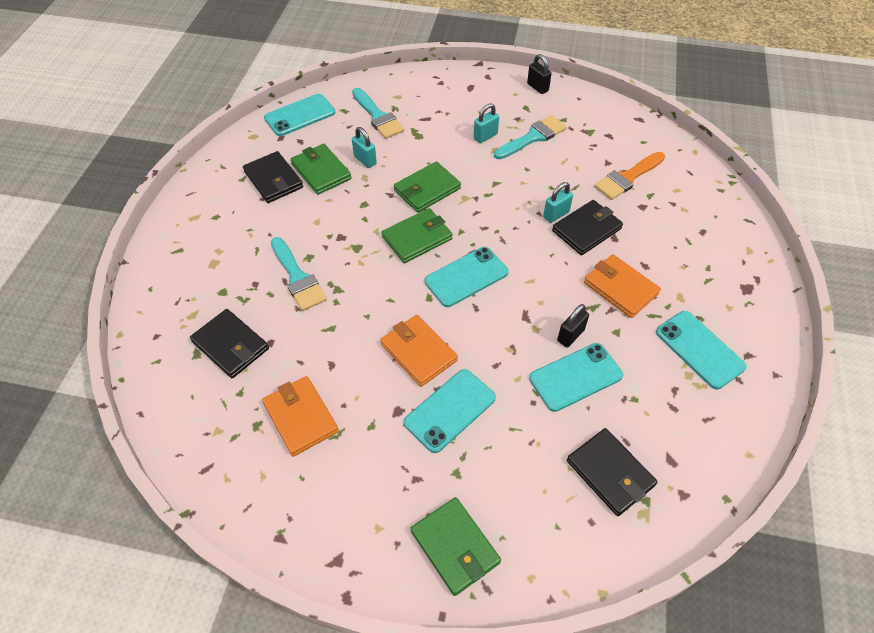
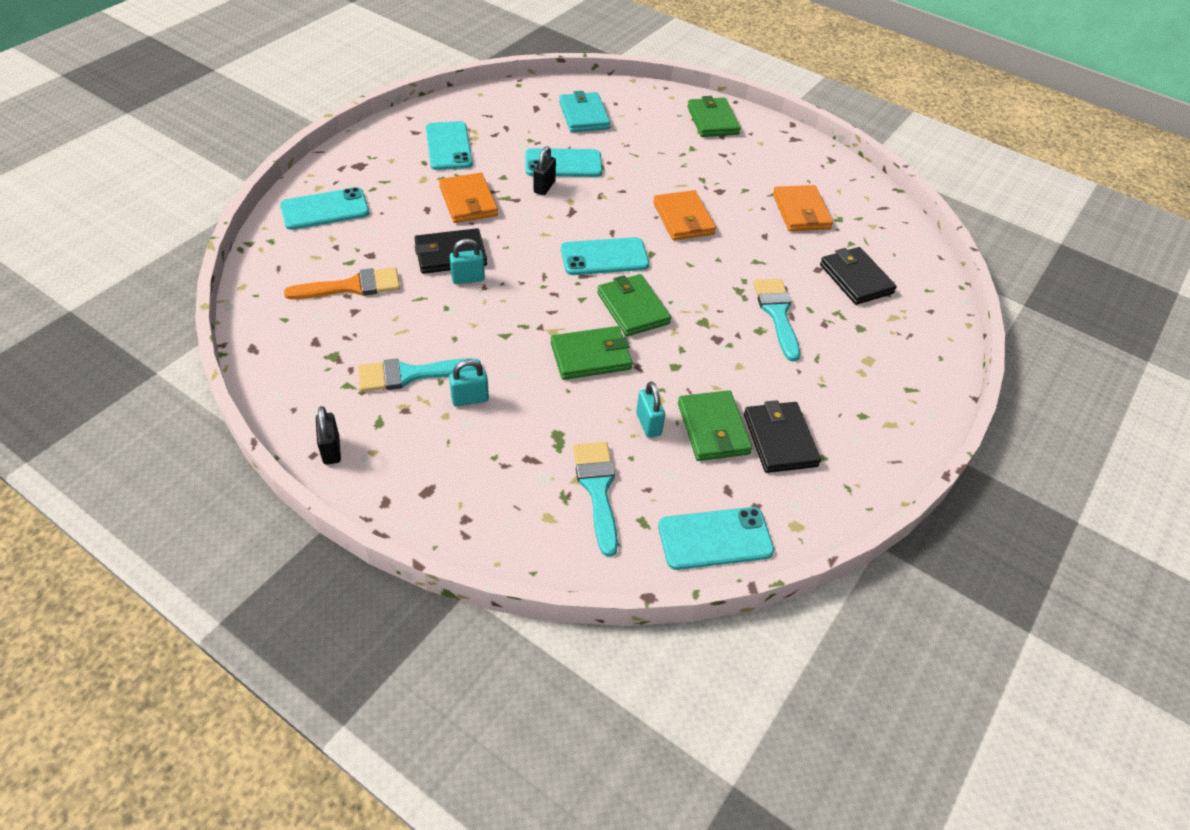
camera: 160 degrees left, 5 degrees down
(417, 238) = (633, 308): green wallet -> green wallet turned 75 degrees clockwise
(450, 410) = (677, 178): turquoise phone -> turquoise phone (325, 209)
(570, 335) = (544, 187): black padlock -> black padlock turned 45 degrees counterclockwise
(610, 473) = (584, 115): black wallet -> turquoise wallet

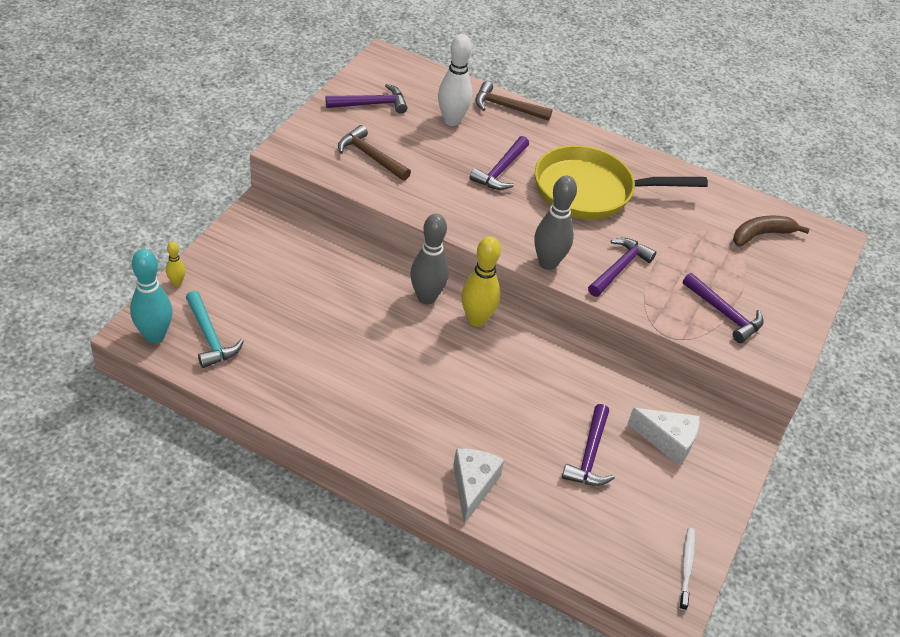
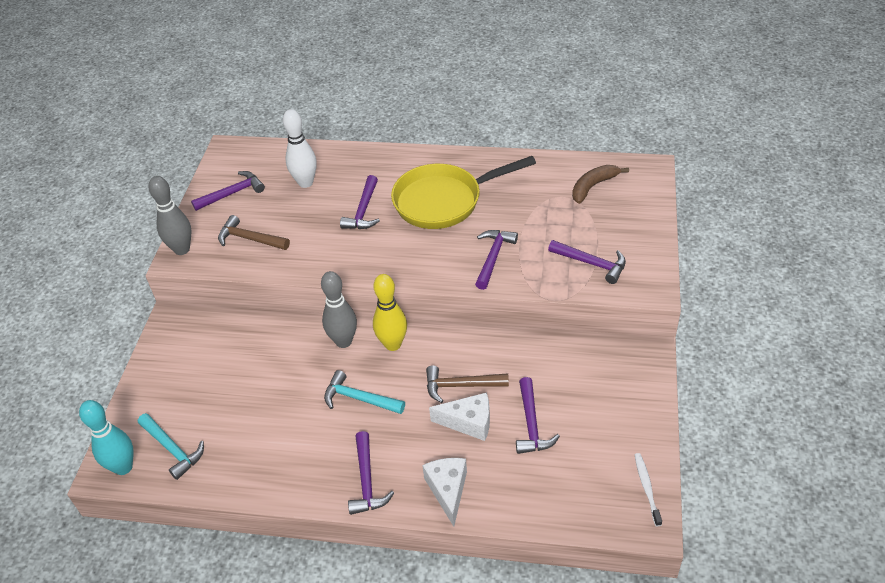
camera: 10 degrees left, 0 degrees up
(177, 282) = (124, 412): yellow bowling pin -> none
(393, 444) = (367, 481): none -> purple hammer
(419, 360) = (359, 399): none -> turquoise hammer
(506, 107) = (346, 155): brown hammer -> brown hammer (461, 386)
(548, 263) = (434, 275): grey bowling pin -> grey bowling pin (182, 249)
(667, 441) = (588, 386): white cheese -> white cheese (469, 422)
##########
(WORK REQUIRED): Copy the preceding data in full and word for word, dropping its pictures.

(RESULT):
camera: 160 degrees left, 5 degrees down
(417, 238) = (633, 308): green wallet -> green wallet turned 75 degrees clockwise
(450, 410) = (677, 178): turquoise phone -> turquoise phone (325, 209)
(570, 335) = (544, 187): black padlock -> black padlock turned 45 degrees counterclockwise
(610, 473) = (584, 115): black wallet -> turquoise wallet

camera: 10 degrees left, 0 degrees up
(177, 282) = (124, 412): yellow bowling pin -> none
(393, 444) = (367, 481): none -> purple hammer
(419, 360) = (359, 399): none -> turquoise hammer
(506, 107) = (346, 155): brown hammer -> brown hammer (461, 386)
(548, 263) = (434, 275): grey bowling pin -> grey bowling pin (182, 249)
(667, 441) = (588, 386): white cheese -> white cheese (469, 422)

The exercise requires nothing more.